Material to process
++++++
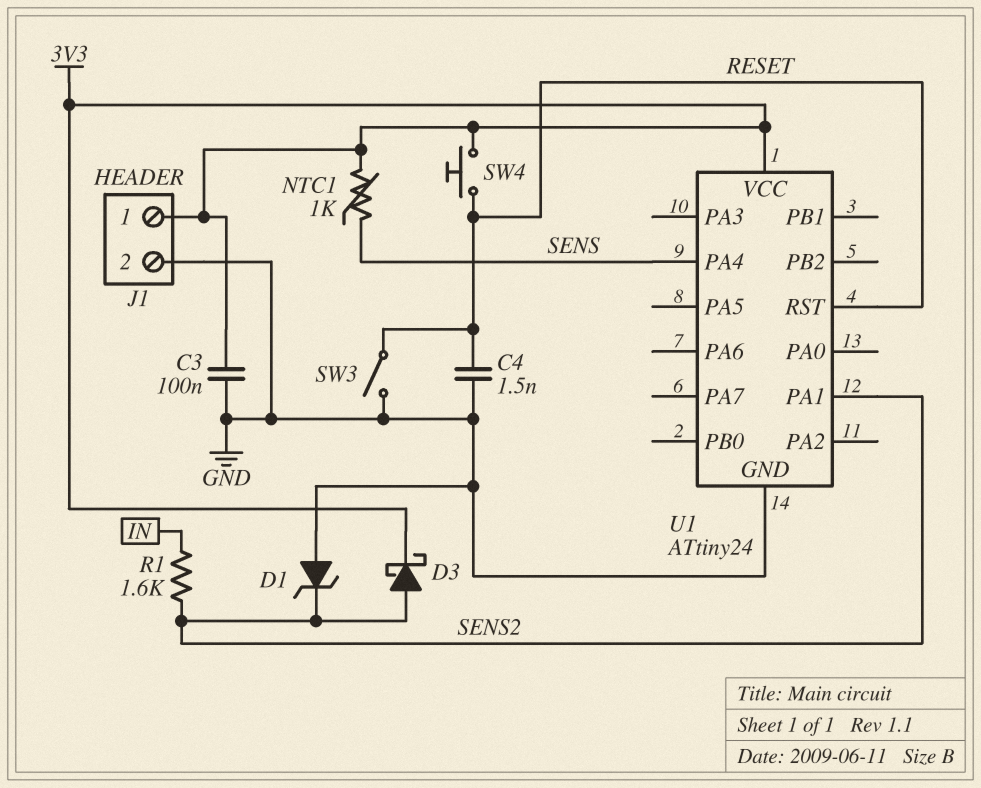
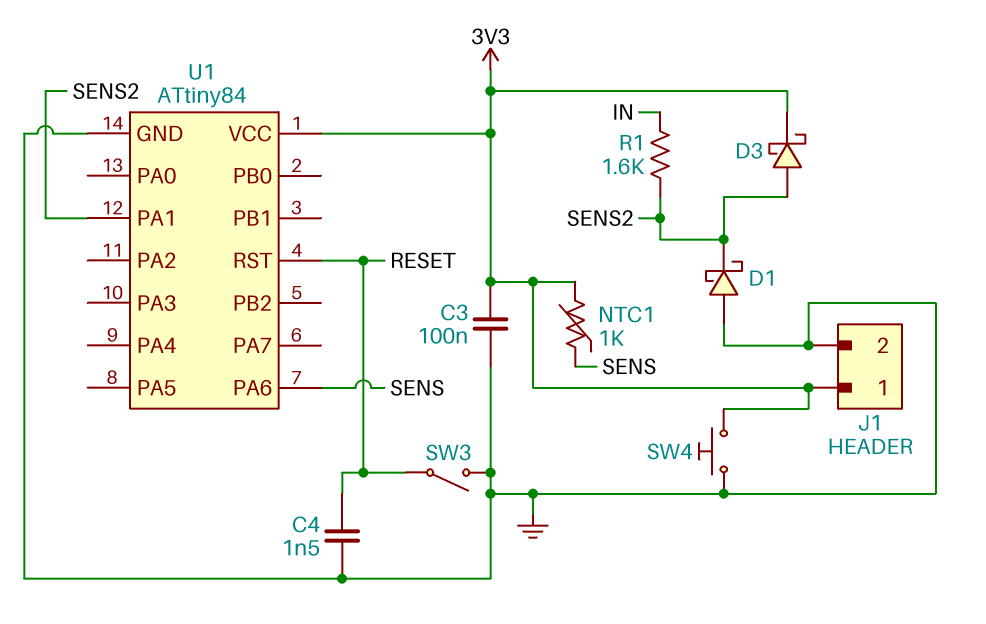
D1: zener (A GND, K SENS2) -> schottky (A GND, K SENS2)
SW4: button (3V3, RESET) -> button (3V3, GND)
U1: ATtiny24 -> ATtiny84
U1 pin PA4: SENS -> none
U1 pin PA6: none -> SENS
++++++
Activity
All of the material must be repeated exactly in the answer, apart from the pictures.

Task response
D1: zener (A GND, K SENS2) -> schottky (A GND, K SENS2)
SW4: button (3V3, RESET) -> button (3V3, GND)
U1: ATtiny24 -> ATtiny84
U1 pin PA4: SENS -> none
U1 pin PA6: none -> SENS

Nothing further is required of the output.